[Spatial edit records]

□ □ □ □ □

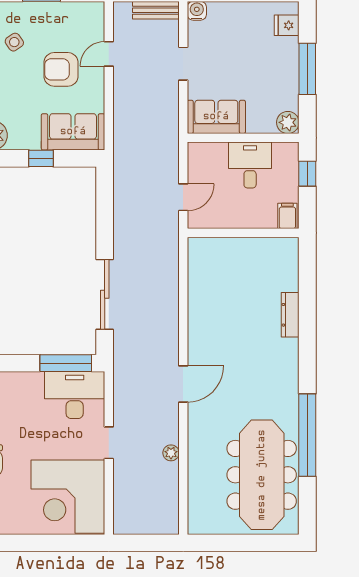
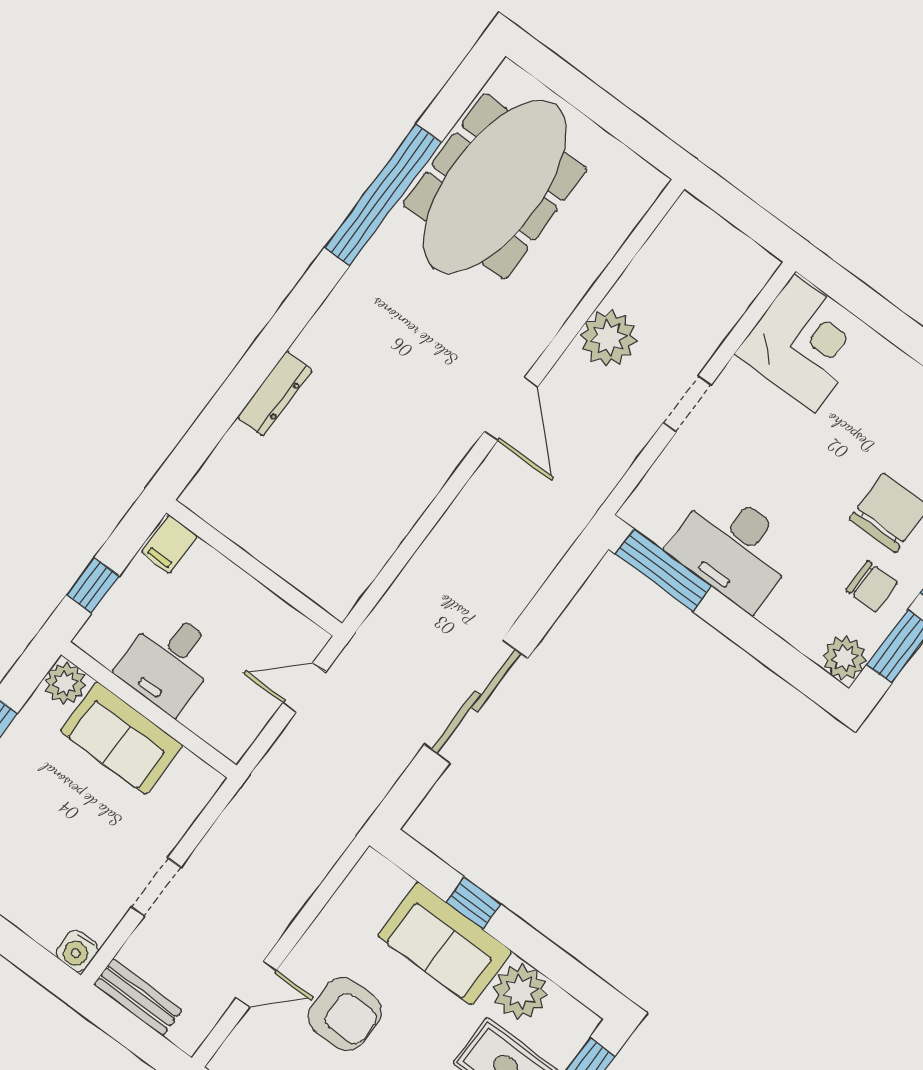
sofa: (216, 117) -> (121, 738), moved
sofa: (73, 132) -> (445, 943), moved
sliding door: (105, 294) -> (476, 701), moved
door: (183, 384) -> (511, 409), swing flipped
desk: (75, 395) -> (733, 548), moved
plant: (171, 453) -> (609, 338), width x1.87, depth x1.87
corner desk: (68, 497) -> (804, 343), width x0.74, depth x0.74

□ □ □ □ □

**Required action**
Once the pictures are set aside, the remaining data must be transcribed exactly.

**Task response**
sofa: (216, 117) -> (121, 738), moved
sofa: (73, 132) -> (445, 943), moved
sliding door: (105, 294) -> (476, 701), moved
door: (183, 384) -> (511, 409), swing flipped
desk: (75, 395) -> (733, 548), moved
plant: (171, 453) -> (609, 338), width x1.87, depth x1.87
corner desk: (68, 497) -> (804, 343), width x0.74, depth x0.74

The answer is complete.